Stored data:
::::::::::

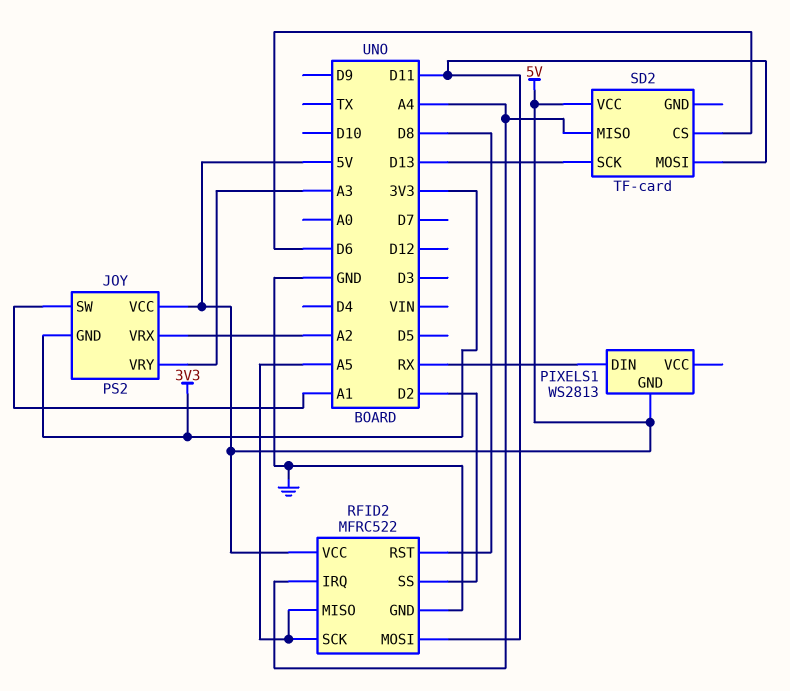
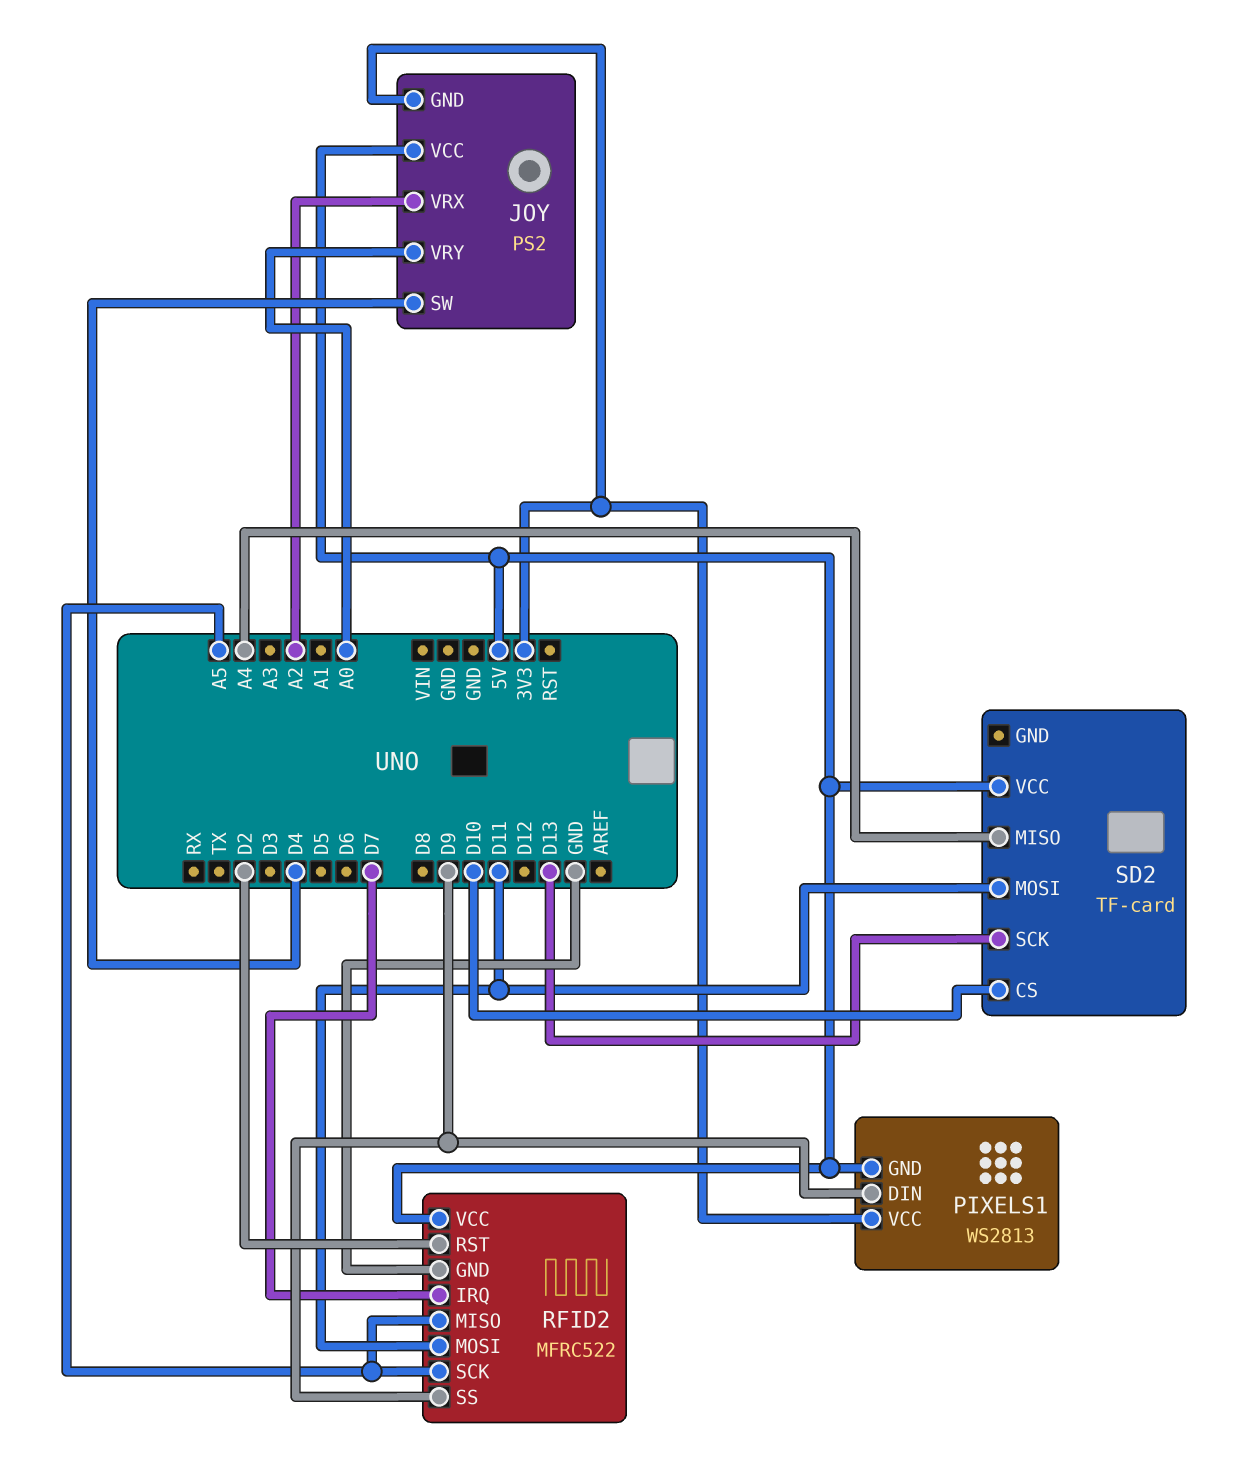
JOY pin SW: A1 -> D4
JOY pin VRY: A3 -> A0
PIXELS1 pin DIN: RX -> D9
PIXELS1 pin VCC: none -> 3V3
RFID2 pin IRQ: A4 -> D7
RFID2 pin RST: D8 -> D2
RFID2 pin SS: D2 -> D9
SD2 pin CS: D6 -> D10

::::::::::

▶ [PROBLEM TO SOLVE]
Only one span is to be repeated: the line with "RFID2 pin RST: D8 -> D2" through the final line of the entries above, word for word.

▶ [ANSWER TO THIS PROBLEM]
RFID2 pin RST: D8 -> D2
RFID2 pin SS: D2 -> D9
SD2 pin CS: D6 -> D10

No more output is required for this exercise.